Dataset entries:
──────────────────────────────

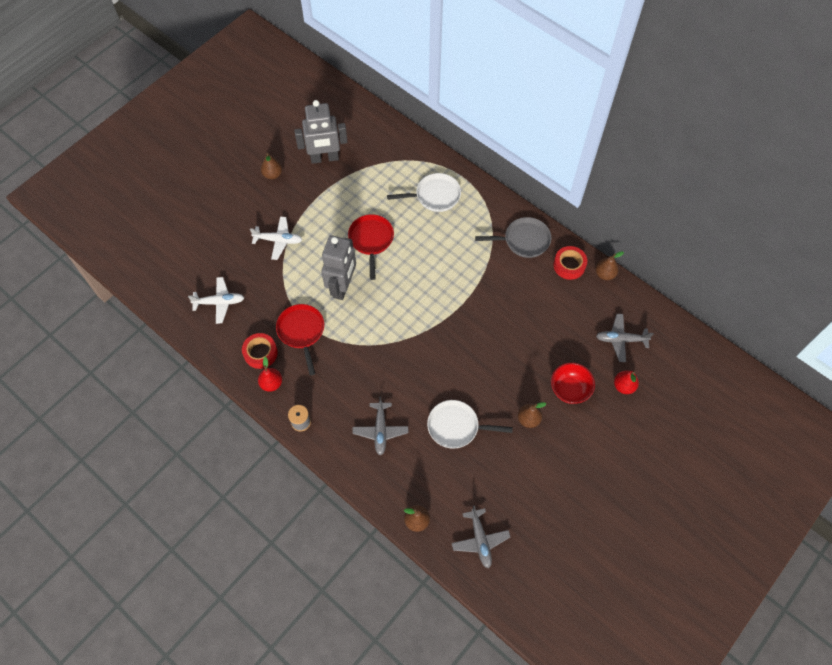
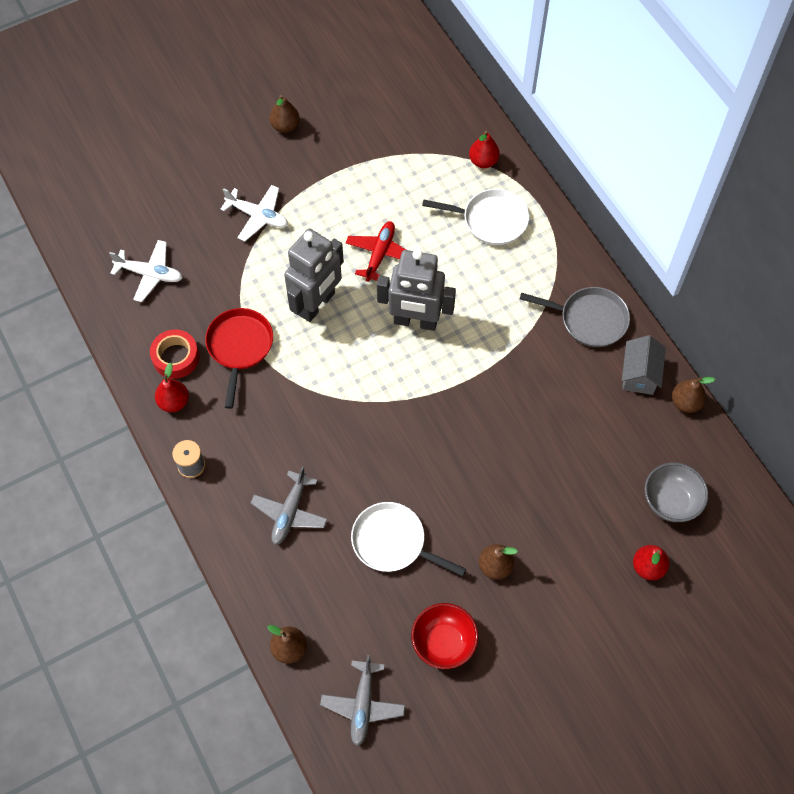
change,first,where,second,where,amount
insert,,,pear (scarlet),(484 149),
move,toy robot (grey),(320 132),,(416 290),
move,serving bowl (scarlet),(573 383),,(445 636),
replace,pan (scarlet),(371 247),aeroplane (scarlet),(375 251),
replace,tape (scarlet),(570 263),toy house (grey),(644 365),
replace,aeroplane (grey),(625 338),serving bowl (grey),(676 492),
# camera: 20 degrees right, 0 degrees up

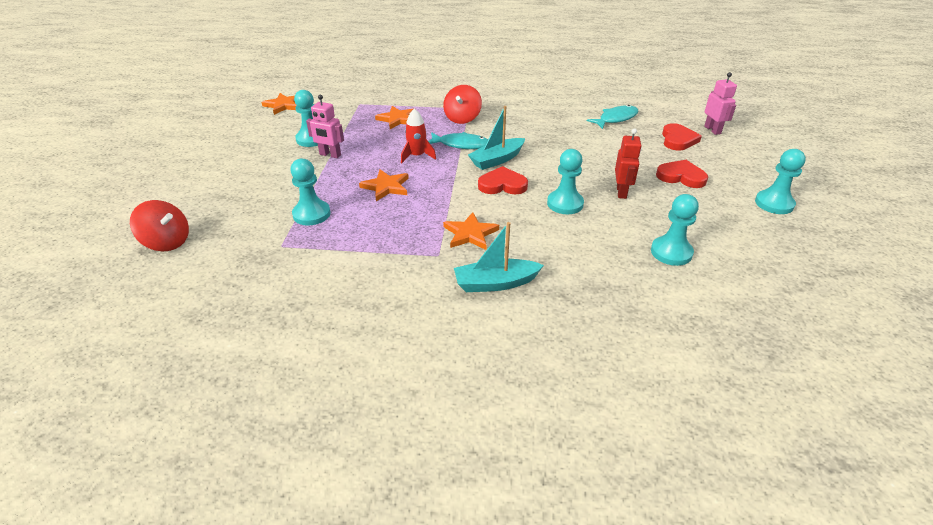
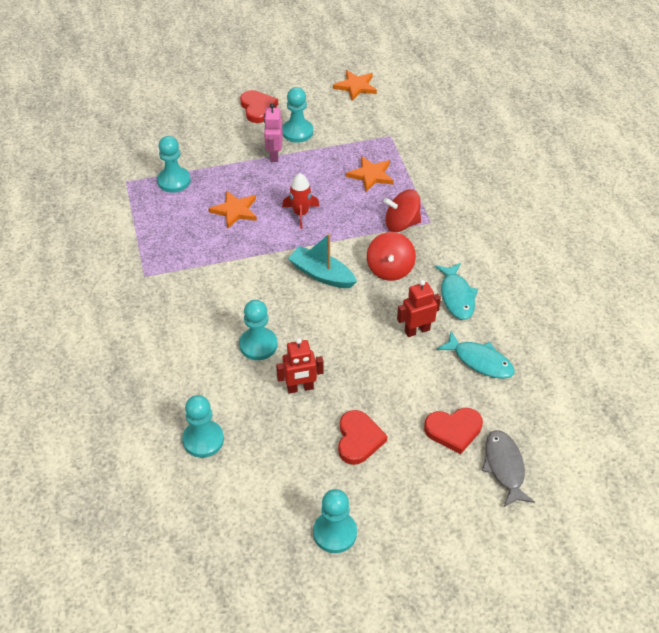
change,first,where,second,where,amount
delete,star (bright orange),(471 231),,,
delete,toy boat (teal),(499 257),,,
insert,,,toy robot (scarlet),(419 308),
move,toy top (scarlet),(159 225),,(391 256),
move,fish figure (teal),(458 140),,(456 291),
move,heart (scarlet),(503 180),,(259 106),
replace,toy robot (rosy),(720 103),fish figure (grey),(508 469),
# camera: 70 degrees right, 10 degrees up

──────────────────────────────

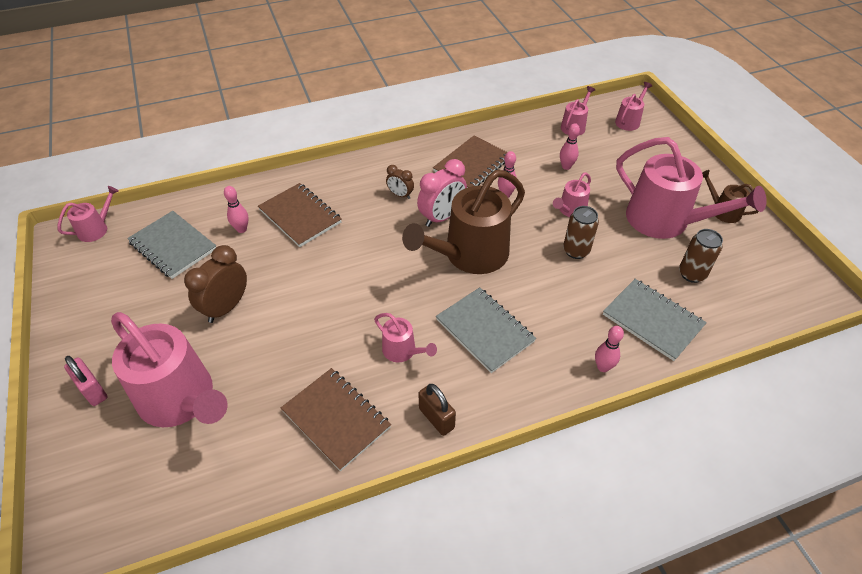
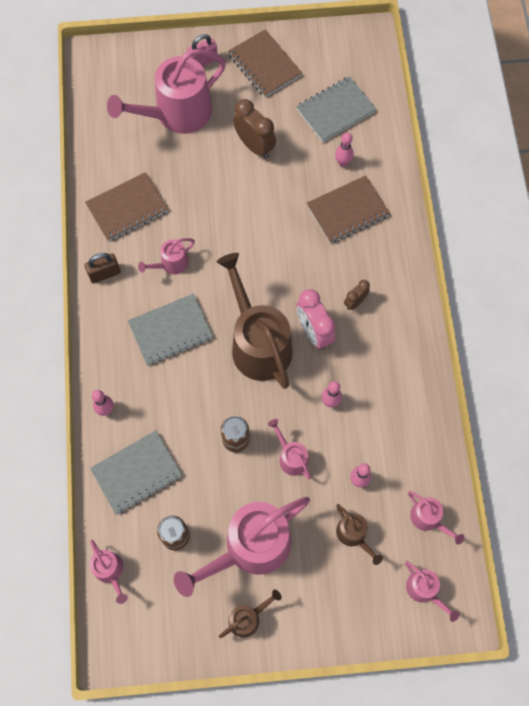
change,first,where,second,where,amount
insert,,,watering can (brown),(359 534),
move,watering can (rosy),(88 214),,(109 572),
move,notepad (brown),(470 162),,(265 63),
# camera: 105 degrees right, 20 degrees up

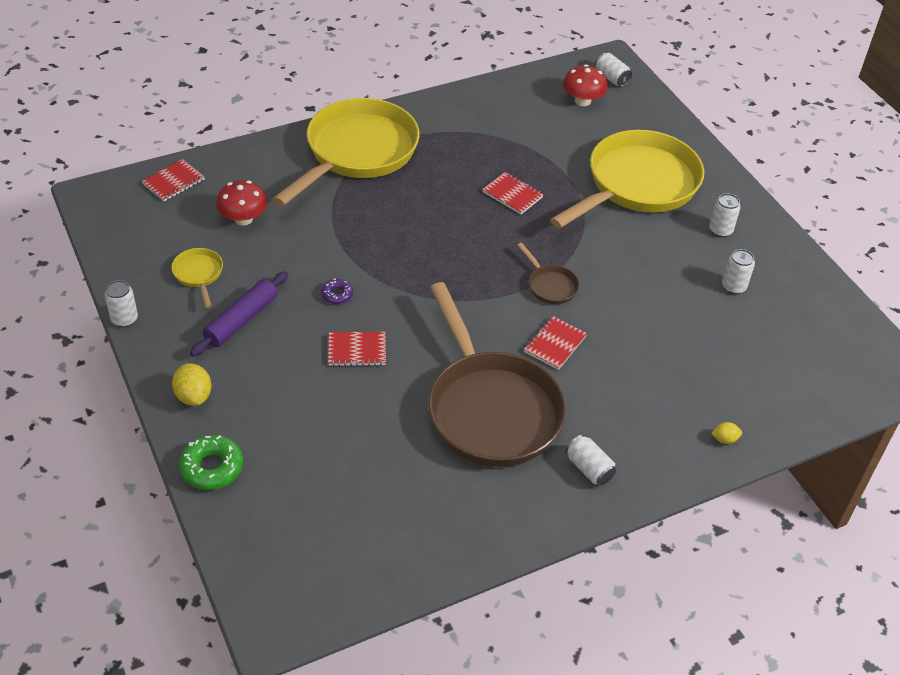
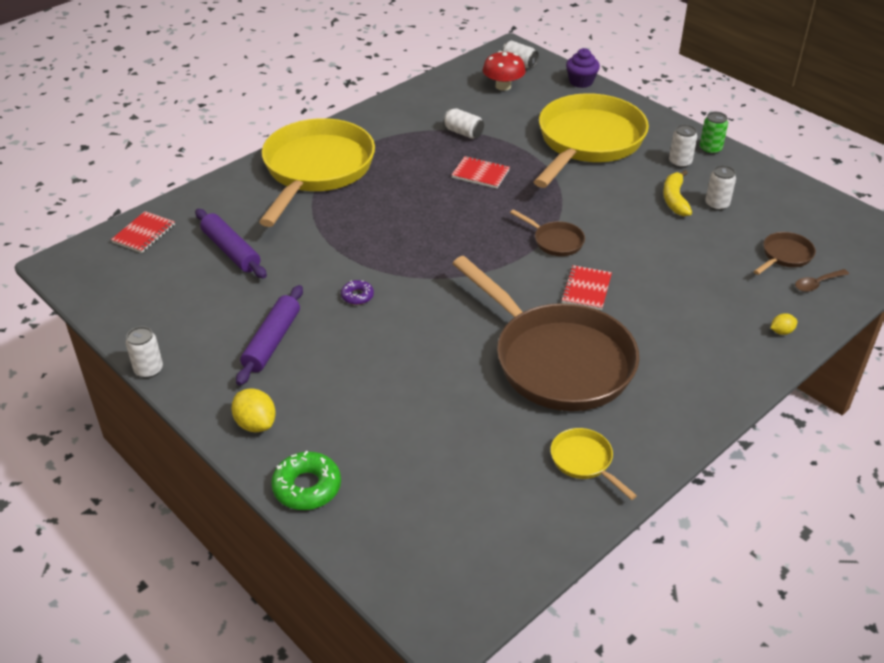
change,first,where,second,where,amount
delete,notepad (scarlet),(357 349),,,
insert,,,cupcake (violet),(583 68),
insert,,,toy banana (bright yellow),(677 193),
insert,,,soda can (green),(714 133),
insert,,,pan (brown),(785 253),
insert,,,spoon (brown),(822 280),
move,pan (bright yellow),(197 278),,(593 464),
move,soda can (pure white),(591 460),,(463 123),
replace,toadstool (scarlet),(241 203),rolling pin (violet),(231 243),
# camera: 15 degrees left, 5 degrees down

──────────────────────────────

**Directions for this task**. Starting from the records above, copy each line where the string "bowl" is found.

**Answer below**.
move,serving bowl (scarlet),(573 383),,(445 636),
replace,aeroplane (grey),(625 338),serving bowl (grey),(676 492),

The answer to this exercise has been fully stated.